## ABOUT THIS EXERCISE
Range to reproduce from the entries below: the line with "STEPPER pin IN1: D1 -> D4", the line with "LINE3: KY-033 -> QRE1113", and every line in between. Give them exactly and give nothing else.

## MATERIAL FOR THIS EXERCISE
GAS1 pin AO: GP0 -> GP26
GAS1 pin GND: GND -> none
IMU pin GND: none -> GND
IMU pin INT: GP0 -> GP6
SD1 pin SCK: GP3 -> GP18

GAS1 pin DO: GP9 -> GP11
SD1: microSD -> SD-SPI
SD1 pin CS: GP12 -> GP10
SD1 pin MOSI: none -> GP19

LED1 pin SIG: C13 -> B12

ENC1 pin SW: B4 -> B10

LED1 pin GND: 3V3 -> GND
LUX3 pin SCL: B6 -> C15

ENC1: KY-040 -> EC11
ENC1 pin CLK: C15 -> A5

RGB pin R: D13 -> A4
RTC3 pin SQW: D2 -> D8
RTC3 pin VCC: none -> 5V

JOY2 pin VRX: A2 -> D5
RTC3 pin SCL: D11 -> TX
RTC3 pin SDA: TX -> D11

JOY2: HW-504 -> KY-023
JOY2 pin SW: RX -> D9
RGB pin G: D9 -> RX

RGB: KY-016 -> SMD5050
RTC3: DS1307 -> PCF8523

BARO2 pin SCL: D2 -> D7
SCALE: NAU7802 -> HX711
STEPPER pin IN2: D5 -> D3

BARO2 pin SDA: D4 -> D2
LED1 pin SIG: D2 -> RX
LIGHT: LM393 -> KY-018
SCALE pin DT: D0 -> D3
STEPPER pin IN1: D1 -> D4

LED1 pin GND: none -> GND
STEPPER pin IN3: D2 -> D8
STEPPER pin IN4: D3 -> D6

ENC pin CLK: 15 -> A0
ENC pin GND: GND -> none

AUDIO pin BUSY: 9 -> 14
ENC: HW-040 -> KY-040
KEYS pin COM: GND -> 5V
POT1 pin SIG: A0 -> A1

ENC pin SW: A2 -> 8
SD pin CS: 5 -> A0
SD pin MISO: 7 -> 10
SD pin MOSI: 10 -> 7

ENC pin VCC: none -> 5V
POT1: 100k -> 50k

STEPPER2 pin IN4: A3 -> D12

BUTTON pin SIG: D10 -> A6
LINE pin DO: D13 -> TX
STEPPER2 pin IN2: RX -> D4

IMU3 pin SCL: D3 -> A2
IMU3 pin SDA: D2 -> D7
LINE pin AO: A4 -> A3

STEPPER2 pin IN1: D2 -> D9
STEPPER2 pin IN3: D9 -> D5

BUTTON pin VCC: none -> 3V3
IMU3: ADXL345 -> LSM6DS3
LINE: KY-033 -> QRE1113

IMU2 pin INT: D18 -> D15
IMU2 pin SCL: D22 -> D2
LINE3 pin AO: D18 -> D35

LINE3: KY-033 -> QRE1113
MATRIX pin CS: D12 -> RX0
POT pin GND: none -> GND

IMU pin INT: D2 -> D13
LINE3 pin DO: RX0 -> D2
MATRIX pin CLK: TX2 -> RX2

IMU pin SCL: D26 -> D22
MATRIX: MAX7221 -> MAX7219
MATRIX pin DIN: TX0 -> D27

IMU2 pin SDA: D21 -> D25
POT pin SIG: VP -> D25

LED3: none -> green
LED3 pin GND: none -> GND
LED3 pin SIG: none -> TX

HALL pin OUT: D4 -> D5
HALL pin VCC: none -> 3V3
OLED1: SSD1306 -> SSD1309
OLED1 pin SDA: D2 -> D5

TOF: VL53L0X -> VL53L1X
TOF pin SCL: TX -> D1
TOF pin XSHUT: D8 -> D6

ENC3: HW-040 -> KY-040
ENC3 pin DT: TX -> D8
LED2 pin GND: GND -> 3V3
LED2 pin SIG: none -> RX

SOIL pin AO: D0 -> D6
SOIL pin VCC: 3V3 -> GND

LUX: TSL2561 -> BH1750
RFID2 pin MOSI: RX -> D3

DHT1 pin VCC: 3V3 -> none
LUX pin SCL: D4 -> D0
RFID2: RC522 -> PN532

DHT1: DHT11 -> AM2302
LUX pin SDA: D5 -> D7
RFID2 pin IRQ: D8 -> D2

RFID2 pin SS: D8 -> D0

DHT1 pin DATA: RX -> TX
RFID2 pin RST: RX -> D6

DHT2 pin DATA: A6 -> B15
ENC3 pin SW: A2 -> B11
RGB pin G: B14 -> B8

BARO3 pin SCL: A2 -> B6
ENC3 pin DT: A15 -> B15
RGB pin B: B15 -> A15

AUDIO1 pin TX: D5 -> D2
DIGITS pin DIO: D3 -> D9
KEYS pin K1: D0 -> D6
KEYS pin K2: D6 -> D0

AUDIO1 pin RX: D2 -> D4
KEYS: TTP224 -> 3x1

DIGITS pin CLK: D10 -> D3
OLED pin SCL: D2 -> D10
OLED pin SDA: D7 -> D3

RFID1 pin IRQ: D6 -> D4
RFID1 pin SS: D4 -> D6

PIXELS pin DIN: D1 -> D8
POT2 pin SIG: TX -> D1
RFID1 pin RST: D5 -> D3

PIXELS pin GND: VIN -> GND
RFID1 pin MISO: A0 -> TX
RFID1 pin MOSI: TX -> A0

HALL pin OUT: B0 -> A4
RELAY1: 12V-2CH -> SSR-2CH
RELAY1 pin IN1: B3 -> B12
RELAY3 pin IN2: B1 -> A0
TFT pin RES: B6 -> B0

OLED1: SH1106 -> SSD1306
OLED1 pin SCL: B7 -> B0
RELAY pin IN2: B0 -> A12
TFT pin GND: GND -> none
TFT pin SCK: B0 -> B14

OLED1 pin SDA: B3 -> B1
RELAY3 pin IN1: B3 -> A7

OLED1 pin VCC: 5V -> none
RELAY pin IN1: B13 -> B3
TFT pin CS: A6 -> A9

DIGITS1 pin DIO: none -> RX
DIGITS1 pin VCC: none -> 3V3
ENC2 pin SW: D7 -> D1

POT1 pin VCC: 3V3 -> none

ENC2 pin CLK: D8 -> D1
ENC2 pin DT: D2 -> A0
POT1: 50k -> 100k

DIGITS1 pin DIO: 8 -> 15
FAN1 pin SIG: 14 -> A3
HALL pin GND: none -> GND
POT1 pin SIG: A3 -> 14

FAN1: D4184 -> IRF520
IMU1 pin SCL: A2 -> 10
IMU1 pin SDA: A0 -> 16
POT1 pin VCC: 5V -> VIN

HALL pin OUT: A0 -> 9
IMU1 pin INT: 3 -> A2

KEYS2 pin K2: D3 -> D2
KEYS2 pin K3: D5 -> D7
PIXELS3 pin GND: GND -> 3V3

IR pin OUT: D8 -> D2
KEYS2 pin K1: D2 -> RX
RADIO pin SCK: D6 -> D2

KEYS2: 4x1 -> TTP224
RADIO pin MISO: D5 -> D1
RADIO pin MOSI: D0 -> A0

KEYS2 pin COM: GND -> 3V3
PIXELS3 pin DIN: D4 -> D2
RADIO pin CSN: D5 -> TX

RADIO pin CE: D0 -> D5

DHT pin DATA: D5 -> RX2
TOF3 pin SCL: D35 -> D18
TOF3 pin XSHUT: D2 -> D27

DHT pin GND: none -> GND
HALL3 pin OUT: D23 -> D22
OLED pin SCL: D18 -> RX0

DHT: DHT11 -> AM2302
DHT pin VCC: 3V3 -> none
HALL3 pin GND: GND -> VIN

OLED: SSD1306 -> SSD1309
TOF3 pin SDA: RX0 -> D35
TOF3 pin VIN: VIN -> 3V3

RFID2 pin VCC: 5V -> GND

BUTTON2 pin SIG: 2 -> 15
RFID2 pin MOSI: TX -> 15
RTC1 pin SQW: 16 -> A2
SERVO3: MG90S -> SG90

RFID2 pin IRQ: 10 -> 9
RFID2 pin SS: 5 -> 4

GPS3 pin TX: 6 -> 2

## RESPONSE TO THE EXERCISE
STEPPER pin IN1: D1 -> D4

LED1 pin GND: none -> GND
STEPPER pin IN3: D2 -> D8
STEPPER pin IN4: D3 -> D6

ENC pin CLK: 15 -> A0
ENC pin GND: GND -> none

AUDIO pin BUSY: 9 -> 14
ENC: HW-040 -> KY-040
KEYS pin COM: GND -> 5V
POT1 pin SIG: A0 -> A1

ENC pin SW: A2 -> 8
SD pin CS: 5 -> A0
SD pin MISO: 7 -> 10
SD pin MOSI: 10 -> 7

ENC pin VCC: none -> 5V
POT1: 100k -> 50k

STEPPER2 pin IN4: A3 -> D12

BUTTON pin SIG: D10 -> A6
LINE pin DO: D13 -> TX
STEPPER2 pin IN2: RX -> D4

IMU3 pin SCL: D3 -> A2
IMU3 pin SDA: D2 -> D7
LINE pin AO: A4 -> A3

STEPPER2 pin IN1: D2 -> D9
STEPPER2 pin IN3: D9 -> D5

BUTTON pin VCC: none -> 3V3
IMU3: ADXL345 -> LSM6DS3
LINE: KY-033 -> QRE1113

IMU2 pin INT: D18 -> D15
IMU2 pin SCL: D22 -> D2
LINE3 pin AO: D18 -> D35

LINE3: KY-033 -> QRE1113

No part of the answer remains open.